Work required ▸
All records that follow are to be output exactly.

----

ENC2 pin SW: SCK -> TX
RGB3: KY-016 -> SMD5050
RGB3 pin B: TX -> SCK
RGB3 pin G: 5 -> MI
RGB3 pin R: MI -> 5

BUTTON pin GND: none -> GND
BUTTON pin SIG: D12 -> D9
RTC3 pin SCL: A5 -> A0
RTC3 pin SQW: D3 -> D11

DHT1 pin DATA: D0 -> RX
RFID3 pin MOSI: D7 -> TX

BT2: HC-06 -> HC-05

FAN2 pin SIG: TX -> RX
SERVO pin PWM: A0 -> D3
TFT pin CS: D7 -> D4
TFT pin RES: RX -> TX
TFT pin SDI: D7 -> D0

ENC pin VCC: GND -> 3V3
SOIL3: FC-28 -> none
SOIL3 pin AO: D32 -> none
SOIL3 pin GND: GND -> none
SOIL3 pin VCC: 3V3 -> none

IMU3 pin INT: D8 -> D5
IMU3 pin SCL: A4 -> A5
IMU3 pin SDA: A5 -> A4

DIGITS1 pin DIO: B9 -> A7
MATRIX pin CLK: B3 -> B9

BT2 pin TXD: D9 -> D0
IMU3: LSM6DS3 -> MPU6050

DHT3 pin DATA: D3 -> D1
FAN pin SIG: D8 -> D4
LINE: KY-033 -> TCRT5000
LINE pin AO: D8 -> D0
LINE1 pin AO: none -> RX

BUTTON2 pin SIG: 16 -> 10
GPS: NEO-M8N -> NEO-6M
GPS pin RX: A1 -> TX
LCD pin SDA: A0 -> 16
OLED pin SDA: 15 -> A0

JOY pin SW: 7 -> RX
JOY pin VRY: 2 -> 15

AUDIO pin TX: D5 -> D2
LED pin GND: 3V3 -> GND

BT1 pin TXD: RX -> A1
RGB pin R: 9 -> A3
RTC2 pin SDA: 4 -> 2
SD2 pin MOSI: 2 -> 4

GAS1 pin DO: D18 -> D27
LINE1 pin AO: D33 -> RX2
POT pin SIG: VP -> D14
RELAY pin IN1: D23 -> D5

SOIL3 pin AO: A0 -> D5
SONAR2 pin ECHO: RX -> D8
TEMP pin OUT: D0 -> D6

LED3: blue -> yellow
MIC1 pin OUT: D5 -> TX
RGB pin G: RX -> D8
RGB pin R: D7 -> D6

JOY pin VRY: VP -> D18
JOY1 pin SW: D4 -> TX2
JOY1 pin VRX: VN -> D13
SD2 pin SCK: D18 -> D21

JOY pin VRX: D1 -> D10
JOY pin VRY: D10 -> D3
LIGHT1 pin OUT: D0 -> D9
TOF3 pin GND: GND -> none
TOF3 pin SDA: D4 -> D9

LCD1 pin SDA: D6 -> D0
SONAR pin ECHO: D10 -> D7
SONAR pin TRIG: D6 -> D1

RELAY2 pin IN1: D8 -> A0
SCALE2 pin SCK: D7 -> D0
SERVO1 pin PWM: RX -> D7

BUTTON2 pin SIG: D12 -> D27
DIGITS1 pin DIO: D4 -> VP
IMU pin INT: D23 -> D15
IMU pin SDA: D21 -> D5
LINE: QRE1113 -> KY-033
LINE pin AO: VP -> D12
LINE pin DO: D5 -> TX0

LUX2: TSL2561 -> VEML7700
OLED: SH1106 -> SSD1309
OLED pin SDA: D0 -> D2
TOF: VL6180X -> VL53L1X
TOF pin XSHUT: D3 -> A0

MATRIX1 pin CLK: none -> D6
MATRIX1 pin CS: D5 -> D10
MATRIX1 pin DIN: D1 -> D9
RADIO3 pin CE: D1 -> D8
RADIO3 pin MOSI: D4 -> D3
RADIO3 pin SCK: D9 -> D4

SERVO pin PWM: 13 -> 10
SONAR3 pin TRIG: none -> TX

----

Exercise output ▸
ENC2 pin SW: SCK -> TX
RGB3: KY-016 -> SMD5050
RGB3 pin B: TX -> SCK
RGB3 pin G: 5 -> MI
RGB3 pin R: MI -> 5

BUTTON pin GND: none -> GND
BUTTON pin SIG: D12 -> D9
RTC3 pin SCL: A5 -> A0
RTC3 pin SQW: D3 -> D11

DHT1 pin DATA: D0 -> RX
RFID3 pin MOSI: D7 -> TX

BT2: HC-06 -> HC-05

FAN2 pin SIG: TX -> RX
SERVO pin PWM: A0 -> D3
TFT pin CS: D7 -> D4
TFT pin RES: RX -> TX
TFT pin SDI: D7 -> D0

ENC pin VCC: GND -> 3V3
SOIL3: FC-28 -> none
SOIL3 pin AO: D32 -> none
SOIL3 pin GND: GND -> none
SOIL3 pin VCC: 3V3 -> none

IMU3 pin INT: D8 -> D5
IMU3 pin SCL: A4 -> A5
IMU3 pin SDA: A5 -> A4

DIGITS1 pin DIO: B9 -> A7
MATRIX pin CLK: B3 -> B9

BT2 pin TXD: D9 -> D0
IMU3: LSM6DS3 -> MPU6050

DHT3 pin DATA: D3 -> D1
FAN pin SIG: D8 -> D4
LINE: KY-033 -> TCRT5000
LINE pin AO: D8 -> D0
LINE1 pin AO: none -> RX

BUTTON2 pin SIG: 16 -> 10
GPS: NEO-M8N -> NEO-6M
GPS pin RX: A1 -> TX
LCD pin SDA: A0 -> 16
OLED pin SDA: 15 -> A0

JOY pin SW: 7 -> RX
JOY pin VRY: 2 -> 15

AUDIO pin TX: D5 -> D2
LED pin GND: 3V3 -> GND

BT1 pin TXD: RX -> A1
RGB pin R: 9 -> A3
RTC2 pin SDA: 4 -> 2
SD2 pin MOSI: 2 -> 4

GAS1 pin DO: D18 -> D27
LINE1 pin AO: D33 -> RX2
POT pin SIG: VP -> D14
RELAY pin IN1: D23 -> D5

SOIL3 pin AO: A0 -> D5
SONAR2 pin ECHO: RX -> D8
TEMP pin OUT: D0 -> D6

LED3: blue -> yellow
MIC1 pin OUT: D5 -> TX
RGB pin G: RX -> D8
RGB pin R: D7 -> D6

JOY pin VRY: VP -> D18
JOY1 pin SW: D4 -> TX2
JOY1 pin VRX: VN -> D13
SD2 pin SCK: D18 -> D21

JOY pin VRX: D1 -> D10
JOY pin VRY: D10 -> D3
LIGHT1 pin OUT: D0 -> D9
TOF3 pin GND: GND -> none
TOF3 pin SDA: D4 -> D9

LCD1 pin SDA: D6 -> D0
SONAR pin ECHO: D10 -> D7
SONAR pin TRIG: D6 -> D1

RELAY2 pin IN1: D8 -> A0
SCALE2 pin SCK: D7 -> D0
SERVO1 pin PWM: RX -> D7

BUTTON2 pin SIG: D12 -> D27
DIGITS1 pin DIO: D4 -> VP
IMU pin INT: D23 -> D15
IMU pin SDA: D21 -> D5
LINE: QRE1113 -> KY-033
LINE pin AO: VP -> D12
LINE pin DO: D5 -> TX0

LUX2: TSL2561 -> VEML7700
OLED: SH1106 -> SSD1309
OLED pin SDA: D0 -> D2
TOF: VL6180X -> VL53L1X
TOF pin XSHUT: D3 -> A0

MATRIX1 pin CLK: none -> D6
MATRIX1 pin CS: D5 -> D10
MATRIX1 pin DIN: D1 -> D9
RADIO3 pin CE: D1 -> D8
RADIO3 pin MOSI: D4 -> D3
RADIO3 pin SCK: D9 -> D4

SERVO pin PWM: 13 -> 10
SONAR3 pin TRIG: none -> TX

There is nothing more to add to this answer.